• EXERCISE REQUIREMENTS: Use the entries below to count the lines that hold the word "board"; answer with the number only.

• DATASET ENTRIES:
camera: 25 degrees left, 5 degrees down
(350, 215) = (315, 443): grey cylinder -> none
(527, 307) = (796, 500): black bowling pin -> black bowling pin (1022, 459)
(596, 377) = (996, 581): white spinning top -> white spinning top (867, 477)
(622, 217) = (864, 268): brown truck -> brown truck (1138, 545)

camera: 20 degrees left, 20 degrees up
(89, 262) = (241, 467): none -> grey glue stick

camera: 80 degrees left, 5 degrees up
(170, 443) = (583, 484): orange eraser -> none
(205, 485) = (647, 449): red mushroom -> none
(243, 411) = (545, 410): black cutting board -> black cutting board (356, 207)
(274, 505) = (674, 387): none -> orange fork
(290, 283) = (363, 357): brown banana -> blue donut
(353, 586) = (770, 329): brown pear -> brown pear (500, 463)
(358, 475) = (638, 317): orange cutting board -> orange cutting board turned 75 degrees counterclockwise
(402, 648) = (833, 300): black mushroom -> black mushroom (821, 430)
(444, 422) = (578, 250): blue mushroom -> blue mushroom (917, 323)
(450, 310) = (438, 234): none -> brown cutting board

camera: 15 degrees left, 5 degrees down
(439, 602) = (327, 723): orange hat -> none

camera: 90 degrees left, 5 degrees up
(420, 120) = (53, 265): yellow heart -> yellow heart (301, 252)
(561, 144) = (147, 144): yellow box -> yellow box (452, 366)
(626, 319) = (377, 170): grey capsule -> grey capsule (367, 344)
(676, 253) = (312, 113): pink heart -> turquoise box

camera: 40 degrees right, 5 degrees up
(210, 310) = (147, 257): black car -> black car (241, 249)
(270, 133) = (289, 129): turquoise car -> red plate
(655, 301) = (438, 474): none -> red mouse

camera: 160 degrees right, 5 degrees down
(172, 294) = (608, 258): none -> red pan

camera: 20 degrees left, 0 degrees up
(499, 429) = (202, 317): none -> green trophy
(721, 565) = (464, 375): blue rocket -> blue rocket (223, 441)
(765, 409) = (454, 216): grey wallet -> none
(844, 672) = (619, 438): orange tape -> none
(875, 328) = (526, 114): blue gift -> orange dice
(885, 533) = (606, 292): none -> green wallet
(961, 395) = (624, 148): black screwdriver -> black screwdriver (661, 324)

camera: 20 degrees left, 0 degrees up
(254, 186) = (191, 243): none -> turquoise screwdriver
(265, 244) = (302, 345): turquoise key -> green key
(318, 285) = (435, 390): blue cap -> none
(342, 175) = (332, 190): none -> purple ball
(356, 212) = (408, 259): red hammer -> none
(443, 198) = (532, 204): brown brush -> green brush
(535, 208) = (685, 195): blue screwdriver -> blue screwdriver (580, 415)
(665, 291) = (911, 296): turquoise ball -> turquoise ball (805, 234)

• EXERCISE RESULT: 3